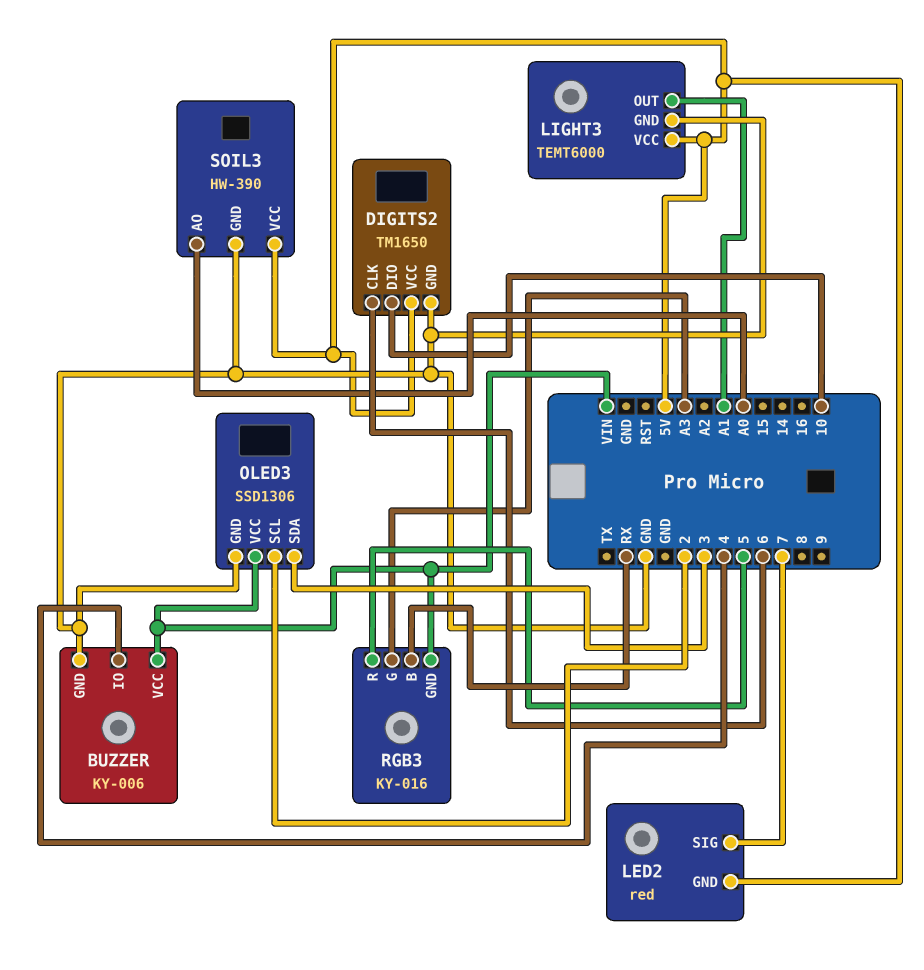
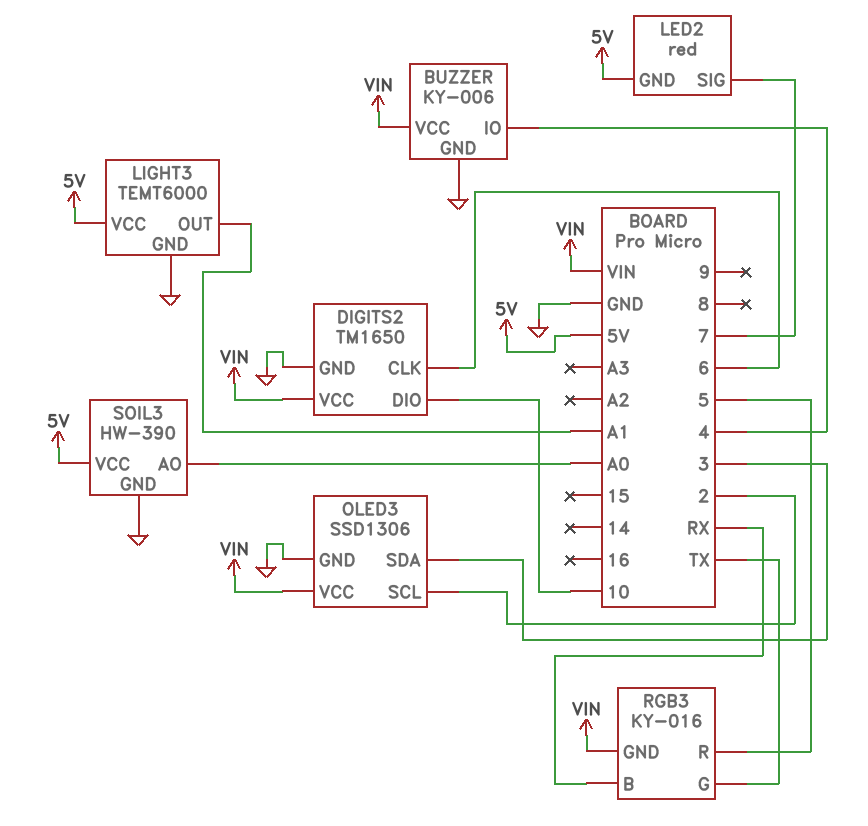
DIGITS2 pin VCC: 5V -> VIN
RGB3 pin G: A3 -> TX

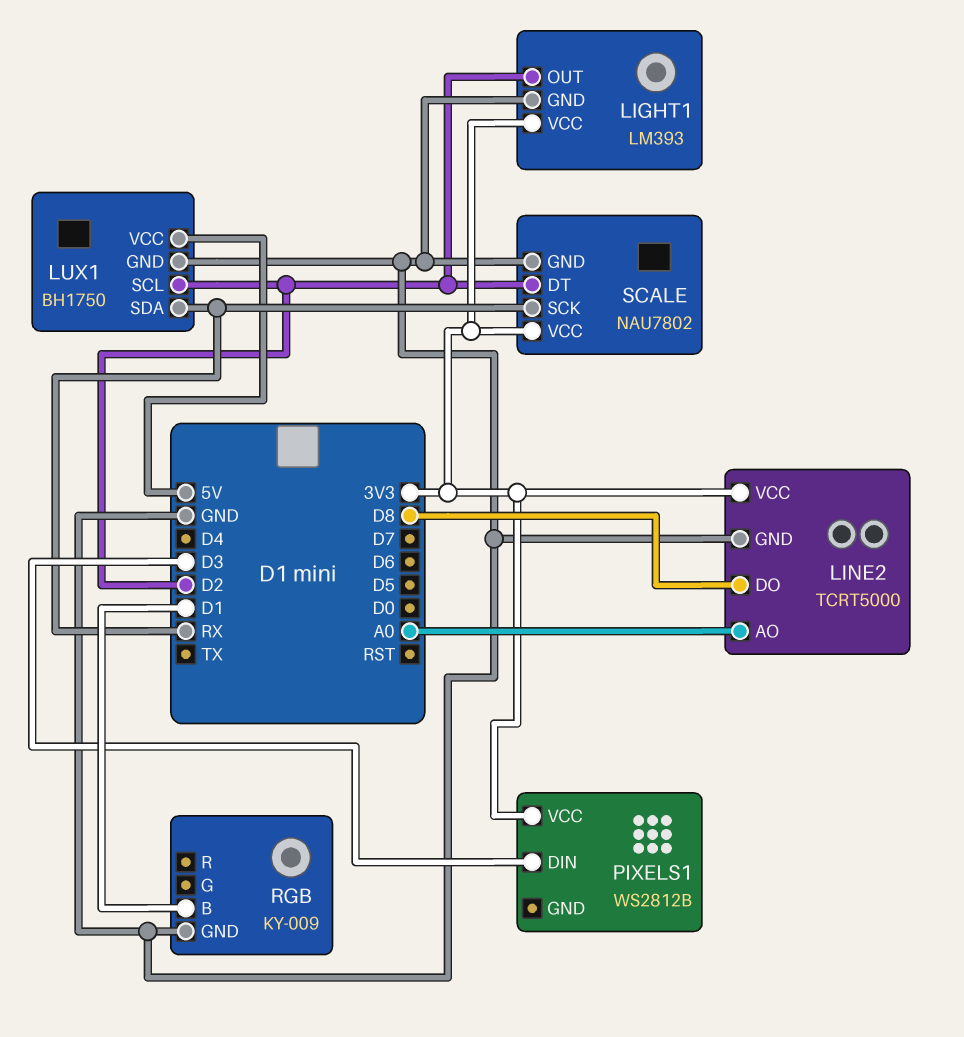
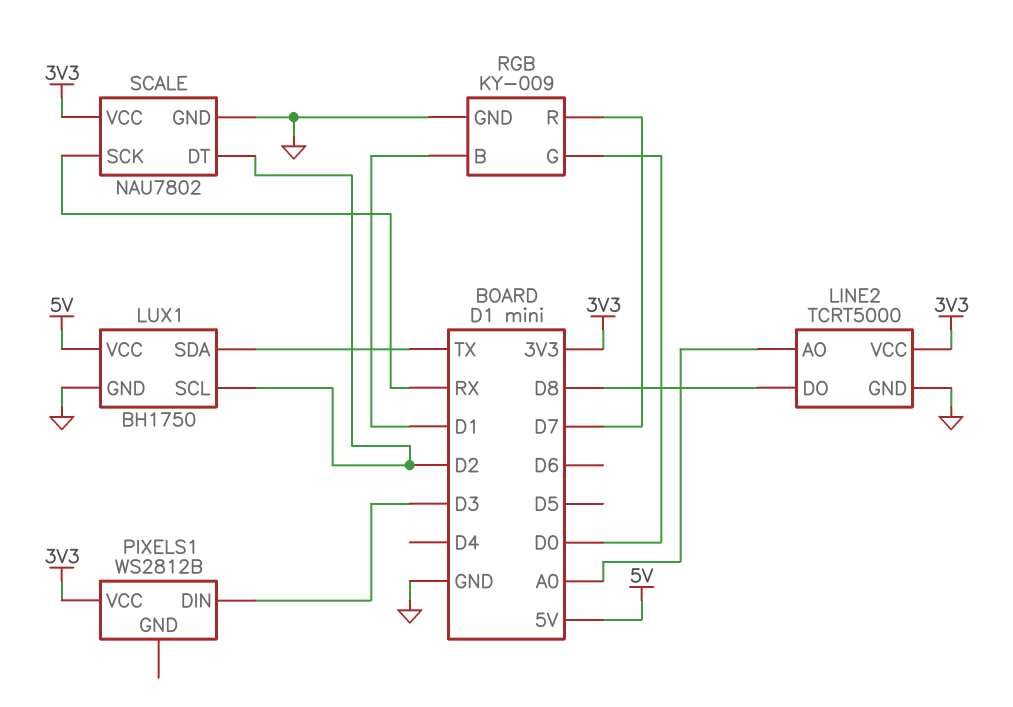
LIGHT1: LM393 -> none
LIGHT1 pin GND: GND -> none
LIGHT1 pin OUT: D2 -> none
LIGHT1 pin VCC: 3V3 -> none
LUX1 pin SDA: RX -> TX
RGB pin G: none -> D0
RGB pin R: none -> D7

- - -

- [WHAT TO PRODUCE]
Once you reach the line that contains "LIGHT1 pin OUT: D2 -> none", print it and every line after it exactly as written, stopping at the last line of the records and adding nothing.

- [PROBLEM SOLUTION]
LIGHT1 pin OUT: D2 -> none
LIGHT1 pin VCC: 3V3 -> none
LUX1 pin SDA: RX -> TX
RGB pin G: none -> D0
RGB pin R: none -> D7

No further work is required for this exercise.